Records for processing START
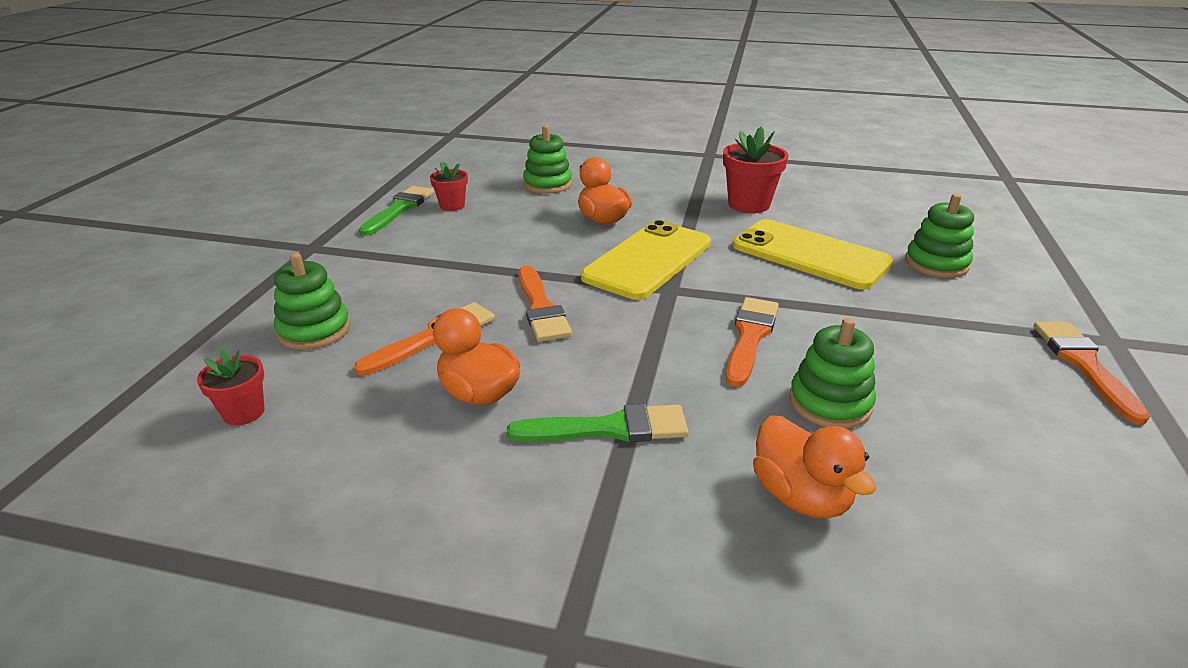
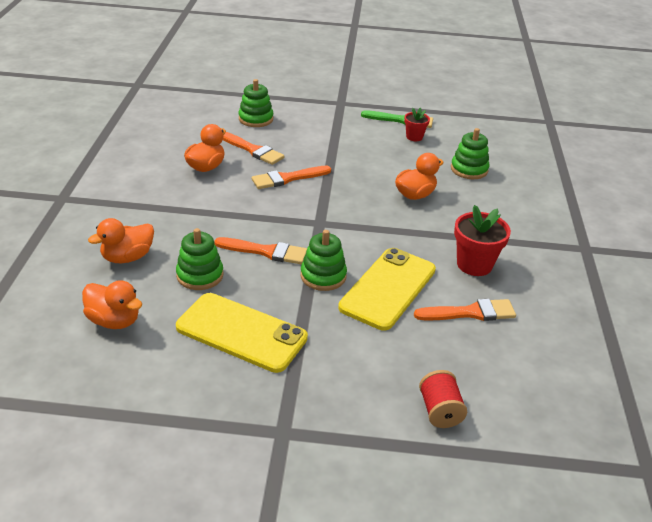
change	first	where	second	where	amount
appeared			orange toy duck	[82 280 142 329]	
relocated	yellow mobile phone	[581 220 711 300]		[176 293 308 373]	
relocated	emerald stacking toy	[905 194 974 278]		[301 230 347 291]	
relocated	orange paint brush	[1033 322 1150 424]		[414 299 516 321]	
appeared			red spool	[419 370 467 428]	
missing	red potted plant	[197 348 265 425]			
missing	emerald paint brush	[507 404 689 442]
Records for processing END
▸ Exercise prompt
Repeat every line above exactly, but omit all images.

▸ Reply
change	first	where	second	where	amount
appeared			orange toy duck	[82 280 142 329]	
relocated	yellow mobile phone	[581 220 711 300]		[176 293 308 373]	
relocated	emerald stacking toy	[905 194 974 278]		[301 230 347 291]	
relocated	orange paint brush	[1033 322 1150 424]		[414 299 516 321]	
appeared			red spool	[419 370 467 428]	
missing	red potted plant	[197 348 265 425]			
missing	emerald paint brush	[507 404 689 442]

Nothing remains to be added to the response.